* YOUR INSTRUCTIONS: When you write out the listing, keep every word as it stands and drop the pictures.

* GIVEN INFORMATION:
• • •
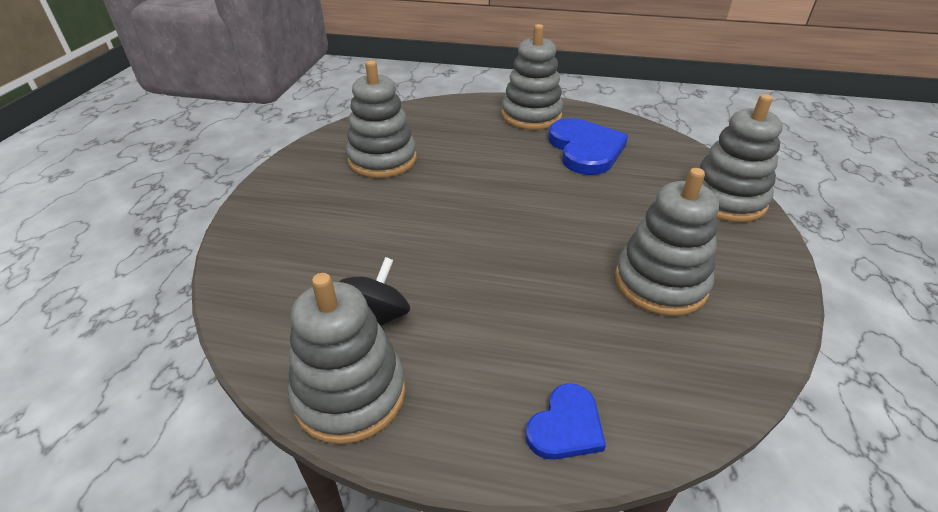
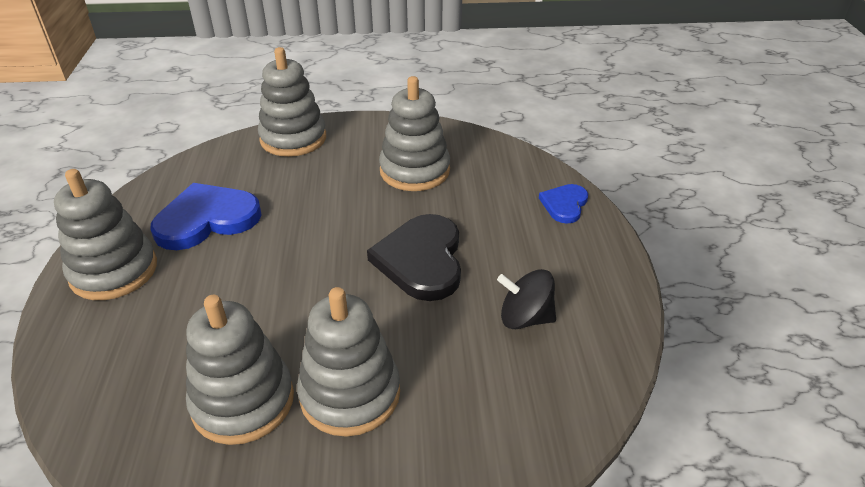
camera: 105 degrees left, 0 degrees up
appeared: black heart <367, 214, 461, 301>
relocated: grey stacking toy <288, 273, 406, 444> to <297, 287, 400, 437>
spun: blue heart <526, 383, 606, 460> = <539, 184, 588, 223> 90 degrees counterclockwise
• • •
* RESULT BELOW:
camera: 105 degrees left, 0 degrees up
appeared: black heart <367, 214, 461, 301>
relocated: grey stacking toy <288, 273, 406, 444> to <297, 287, 400, 437>
spun: blue heart <526, 383, 606, 460> = <539, 184, 588, 223> 90 degrees counterclockwise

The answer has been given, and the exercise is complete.